[Stored data]

──────────

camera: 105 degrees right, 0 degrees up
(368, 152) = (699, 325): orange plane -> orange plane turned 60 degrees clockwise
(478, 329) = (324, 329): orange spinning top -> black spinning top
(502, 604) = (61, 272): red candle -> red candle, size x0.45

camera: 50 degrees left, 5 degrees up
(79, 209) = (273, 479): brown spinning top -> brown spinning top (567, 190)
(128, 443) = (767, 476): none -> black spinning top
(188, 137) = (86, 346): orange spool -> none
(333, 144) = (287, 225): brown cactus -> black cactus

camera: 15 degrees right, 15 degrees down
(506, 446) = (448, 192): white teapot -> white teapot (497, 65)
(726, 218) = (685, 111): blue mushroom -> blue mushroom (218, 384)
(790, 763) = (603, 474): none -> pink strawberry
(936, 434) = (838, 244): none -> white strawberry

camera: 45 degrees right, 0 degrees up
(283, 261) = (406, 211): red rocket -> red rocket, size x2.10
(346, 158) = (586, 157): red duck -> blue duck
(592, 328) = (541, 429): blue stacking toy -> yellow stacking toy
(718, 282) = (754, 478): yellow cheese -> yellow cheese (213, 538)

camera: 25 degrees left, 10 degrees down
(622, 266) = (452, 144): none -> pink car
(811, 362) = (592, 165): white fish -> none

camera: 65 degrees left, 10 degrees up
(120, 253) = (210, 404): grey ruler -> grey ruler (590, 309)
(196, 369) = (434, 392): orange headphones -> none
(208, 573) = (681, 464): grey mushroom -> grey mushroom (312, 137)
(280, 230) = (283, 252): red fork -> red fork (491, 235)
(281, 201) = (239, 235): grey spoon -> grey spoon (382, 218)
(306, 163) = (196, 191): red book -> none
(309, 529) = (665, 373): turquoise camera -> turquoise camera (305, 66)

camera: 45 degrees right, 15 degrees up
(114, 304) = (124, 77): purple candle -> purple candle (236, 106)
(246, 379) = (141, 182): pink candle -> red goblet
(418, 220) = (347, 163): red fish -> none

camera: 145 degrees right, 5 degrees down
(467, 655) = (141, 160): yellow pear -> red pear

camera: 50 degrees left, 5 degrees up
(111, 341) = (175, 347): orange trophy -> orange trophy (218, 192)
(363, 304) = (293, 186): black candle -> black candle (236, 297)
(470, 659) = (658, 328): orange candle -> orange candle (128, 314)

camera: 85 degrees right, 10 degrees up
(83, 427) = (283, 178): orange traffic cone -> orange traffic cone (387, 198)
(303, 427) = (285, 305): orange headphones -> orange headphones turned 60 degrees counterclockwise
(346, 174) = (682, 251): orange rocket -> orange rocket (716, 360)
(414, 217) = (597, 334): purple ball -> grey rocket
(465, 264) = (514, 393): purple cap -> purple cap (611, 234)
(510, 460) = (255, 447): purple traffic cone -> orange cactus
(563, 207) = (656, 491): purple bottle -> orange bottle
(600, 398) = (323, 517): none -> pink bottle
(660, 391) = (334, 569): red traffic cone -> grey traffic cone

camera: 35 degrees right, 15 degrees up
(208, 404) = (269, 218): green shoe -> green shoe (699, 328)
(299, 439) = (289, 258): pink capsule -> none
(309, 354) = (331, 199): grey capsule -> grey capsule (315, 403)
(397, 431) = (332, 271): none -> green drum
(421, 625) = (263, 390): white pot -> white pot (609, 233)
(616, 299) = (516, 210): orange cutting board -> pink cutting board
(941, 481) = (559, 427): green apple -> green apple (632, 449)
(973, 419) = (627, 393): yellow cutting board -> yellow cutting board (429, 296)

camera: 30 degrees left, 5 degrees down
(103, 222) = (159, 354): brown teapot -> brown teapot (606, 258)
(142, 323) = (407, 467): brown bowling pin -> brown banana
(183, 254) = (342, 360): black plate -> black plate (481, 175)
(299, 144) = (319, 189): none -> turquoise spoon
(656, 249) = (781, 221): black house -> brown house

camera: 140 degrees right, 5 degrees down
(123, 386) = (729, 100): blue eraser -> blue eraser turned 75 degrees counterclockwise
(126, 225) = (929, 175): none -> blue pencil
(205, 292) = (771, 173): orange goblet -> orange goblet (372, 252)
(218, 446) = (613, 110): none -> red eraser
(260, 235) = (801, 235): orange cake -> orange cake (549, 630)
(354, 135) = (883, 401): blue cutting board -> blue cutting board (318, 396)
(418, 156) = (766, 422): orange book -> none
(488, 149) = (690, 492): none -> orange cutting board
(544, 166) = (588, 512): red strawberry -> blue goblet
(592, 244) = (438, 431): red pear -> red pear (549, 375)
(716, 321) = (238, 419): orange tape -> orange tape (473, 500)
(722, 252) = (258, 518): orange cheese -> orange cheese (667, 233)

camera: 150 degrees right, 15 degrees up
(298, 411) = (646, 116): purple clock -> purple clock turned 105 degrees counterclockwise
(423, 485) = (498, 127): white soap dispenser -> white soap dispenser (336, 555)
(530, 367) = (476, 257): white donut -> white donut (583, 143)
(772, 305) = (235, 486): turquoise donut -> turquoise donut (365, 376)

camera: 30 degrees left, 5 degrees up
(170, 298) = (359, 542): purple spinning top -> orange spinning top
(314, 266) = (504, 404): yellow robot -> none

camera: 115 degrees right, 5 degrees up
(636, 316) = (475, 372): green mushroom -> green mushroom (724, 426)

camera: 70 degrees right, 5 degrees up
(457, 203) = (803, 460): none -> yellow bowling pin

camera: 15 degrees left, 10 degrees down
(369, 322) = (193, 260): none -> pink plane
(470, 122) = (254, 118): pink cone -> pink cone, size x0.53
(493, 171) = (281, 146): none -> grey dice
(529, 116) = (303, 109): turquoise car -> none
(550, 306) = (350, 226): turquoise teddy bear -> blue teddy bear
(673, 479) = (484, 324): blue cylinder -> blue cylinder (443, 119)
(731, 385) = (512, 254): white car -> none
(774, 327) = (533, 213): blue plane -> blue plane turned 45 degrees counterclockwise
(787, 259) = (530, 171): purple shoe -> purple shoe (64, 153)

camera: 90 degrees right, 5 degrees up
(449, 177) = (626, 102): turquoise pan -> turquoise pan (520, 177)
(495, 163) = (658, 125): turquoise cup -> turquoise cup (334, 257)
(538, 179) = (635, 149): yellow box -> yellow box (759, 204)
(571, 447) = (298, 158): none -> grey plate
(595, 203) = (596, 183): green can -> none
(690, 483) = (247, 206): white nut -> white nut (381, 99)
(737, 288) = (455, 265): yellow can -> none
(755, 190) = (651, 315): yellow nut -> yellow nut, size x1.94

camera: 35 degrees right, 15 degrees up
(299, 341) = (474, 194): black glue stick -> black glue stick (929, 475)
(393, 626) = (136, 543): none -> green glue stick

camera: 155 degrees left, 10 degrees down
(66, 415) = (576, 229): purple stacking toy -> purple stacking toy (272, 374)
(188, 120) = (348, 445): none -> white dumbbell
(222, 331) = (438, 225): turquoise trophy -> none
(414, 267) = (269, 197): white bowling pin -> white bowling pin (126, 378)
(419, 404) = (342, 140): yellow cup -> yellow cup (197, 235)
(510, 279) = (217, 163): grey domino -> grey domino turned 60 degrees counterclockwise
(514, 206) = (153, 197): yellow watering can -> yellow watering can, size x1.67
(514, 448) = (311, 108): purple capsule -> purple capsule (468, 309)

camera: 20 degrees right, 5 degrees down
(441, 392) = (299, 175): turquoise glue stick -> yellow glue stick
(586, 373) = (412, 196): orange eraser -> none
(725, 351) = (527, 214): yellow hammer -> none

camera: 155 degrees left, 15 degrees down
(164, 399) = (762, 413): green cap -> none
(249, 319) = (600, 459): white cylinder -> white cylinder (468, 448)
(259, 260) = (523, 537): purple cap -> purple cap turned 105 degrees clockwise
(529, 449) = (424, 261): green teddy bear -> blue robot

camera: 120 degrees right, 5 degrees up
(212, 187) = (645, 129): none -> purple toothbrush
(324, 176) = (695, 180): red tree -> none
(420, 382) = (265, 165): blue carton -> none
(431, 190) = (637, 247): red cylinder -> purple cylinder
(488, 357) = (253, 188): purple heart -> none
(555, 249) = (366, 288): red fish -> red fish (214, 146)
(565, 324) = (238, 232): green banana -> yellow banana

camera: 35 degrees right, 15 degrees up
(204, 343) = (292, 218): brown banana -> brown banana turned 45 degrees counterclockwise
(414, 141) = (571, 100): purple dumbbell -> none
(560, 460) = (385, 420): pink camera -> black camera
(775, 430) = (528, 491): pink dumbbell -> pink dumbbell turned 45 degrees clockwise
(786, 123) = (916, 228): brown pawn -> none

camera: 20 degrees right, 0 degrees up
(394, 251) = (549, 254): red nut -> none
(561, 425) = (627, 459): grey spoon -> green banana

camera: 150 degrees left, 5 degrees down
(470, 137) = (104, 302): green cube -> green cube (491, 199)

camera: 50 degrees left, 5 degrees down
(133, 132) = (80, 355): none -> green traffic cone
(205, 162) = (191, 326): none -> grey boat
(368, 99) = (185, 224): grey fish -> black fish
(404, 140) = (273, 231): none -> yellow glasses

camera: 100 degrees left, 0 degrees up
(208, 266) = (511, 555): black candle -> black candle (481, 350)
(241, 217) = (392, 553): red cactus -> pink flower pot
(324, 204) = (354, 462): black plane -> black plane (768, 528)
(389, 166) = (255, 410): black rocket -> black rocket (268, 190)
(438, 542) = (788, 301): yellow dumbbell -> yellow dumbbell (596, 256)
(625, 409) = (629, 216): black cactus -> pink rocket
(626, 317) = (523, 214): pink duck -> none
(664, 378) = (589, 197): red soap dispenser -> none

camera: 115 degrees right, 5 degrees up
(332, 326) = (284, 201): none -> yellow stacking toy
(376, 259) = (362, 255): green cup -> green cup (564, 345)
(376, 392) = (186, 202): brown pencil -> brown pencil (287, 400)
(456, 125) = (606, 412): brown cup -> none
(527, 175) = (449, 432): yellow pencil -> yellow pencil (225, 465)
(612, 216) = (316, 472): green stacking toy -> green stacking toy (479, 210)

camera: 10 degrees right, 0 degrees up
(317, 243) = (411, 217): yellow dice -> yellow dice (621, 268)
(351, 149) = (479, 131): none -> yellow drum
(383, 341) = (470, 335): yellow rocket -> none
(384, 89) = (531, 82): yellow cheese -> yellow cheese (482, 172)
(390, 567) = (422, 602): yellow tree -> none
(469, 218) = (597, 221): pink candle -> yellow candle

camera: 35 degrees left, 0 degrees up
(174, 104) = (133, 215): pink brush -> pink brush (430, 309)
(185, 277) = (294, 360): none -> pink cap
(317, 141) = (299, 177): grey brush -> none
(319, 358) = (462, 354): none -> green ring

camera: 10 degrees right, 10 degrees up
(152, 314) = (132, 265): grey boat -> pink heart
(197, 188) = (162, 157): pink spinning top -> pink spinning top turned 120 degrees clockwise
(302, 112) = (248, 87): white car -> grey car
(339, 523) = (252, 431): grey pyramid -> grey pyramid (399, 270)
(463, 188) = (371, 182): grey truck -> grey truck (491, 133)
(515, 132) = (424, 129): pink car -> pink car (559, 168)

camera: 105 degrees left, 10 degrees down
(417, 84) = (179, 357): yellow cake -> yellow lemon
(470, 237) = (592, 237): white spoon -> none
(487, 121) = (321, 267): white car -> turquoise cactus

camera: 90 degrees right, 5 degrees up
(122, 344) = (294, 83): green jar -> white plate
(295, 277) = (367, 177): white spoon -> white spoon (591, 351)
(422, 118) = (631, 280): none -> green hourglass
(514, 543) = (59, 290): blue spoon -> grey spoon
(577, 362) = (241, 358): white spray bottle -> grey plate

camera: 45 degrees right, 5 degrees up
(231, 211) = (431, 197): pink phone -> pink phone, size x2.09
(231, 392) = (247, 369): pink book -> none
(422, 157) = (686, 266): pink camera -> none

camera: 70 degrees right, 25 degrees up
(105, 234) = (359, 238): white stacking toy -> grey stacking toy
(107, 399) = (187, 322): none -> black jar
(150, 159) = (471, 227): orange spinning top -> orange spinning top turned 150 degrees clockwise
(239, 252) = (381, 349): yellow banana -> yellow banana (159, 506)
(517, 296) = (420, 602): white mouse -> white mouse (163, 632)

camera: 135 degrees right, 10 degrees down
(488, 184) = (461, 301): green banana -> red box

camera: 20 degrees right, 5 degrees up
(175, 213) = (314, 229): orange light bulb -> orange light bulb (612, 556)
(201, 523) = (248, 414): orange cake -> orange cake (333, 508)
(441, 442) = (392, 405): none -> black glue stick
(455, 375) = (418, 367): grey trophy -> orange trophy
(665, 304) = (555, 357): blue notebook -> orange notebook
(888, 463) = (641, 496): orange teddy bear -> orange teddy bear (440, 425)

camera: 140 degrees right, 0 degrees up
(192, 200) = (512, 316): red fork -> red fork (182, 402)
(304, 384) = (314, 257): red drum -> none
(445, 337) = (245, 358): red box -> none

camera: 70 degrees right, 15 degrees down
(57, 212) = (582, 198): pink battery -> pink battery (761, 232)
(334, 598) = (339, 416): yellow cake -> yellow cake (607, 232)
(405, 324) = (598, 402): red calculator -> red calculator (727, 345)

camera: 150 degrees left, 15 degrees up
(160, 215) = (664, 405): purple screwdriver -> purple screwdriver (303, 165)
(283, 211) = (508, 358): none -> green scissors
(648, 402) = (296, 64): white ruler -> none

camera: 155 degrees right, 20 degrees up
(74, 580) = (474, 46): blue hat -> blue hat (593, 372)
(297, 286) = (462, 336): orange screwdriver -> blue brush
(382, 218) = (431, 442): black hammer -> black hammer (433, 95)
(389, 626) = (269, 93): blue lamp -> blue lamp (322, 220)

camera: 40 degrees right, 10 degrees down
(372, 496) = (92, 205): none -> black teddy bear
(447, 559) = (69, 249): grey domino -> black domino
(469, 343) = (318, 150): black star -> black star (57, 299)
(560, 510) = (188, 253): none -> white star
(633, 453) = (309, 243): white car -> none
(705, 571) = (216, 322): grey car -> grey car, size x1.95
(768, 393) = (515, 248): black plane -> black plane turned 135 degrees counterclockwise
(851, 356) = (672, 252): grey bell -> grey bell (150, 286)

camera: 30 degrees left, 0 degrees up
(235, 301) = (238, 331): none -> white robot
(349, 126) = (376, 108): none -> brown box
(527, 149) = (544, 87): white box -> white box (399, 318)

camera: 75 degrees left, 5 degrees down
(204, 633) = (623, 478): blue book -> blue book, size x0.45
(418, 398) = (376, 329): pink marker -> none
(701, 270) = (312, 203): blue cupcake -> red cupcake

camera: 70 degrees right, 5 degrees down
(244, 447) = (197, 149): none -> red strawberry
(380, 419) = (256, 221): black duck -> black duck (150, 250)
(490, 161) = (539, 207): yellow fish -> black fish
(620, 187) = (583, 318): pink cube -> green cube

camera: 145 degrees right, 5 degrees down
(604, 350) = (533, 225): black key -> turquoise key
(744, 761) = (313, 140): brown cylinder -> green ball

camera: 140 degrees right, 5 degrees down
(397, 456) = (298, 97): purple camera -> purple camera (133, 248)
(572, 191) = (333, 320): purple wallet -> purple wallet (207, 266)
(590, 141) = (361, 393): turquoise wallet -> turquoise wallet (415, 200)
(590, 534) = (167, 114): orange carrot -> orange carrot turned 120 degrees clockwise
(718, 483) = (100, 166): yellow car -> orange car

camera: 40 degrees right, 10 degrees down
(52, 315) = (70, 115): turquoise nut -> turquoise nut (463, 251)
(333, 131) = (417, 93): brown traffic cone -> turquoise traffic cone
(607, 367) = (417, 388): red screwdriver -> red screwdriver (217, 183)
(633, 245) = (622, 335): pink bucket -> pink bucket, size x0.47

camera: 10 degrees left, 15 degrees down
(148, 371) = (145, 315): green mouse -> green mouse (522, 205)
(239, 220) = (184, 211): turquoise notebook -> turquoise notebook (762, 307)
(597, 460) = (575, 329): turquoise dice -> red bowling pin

──────────

EXERCISE REQUIREMENTS:
Write down again, exactly as given, only the lines above that fall from the line with "(107, 399) = (187, 322): none -> black jar" to the line with "(445, 337) = (245, 358): red box -> none", inclusive.

ANSWER TO THE PROBLEM:
(107, 399) = (187, 322): none -> black jar
(150, 159) = (471, 227): orange spinning top -> orange spinning top turned 150 degrees clockwise
(239, 252) = (381, 349): yellow banana -> yellow banana (159, 506)
(517, 296) = (420, 602): white mouse -> white mouse (163, 632)

camera: 135 degrees right, 10 degrees down
(488, 184) = (461, 301): green banana -> red box

camera: 20 degrees right, 5 degrees up
(175, 213) = (314, 229): orange light bulb -> orange light bulb (612, 556)
(201, 523) = (248, 414): orange cake -> orange cake (333, 508)
(441, 442) = (392, 405): none -> black glue stick
(455, 375) = (418, 367): grey trophy -> orange trophy
(665, 304) = (555, 357): blue notebook -> orange notebook
(888, 463) = (641, 496): orange teddy bear -> orange teddy bear (440, 425)

camera: 140 degrees right, 0 degrees up
(192, 200) = (512, 316): red fork -> red fork (182, 402)
(304, 384) = (314, 257): red drum -> none
(445, 337) = (245, 358): red box -> none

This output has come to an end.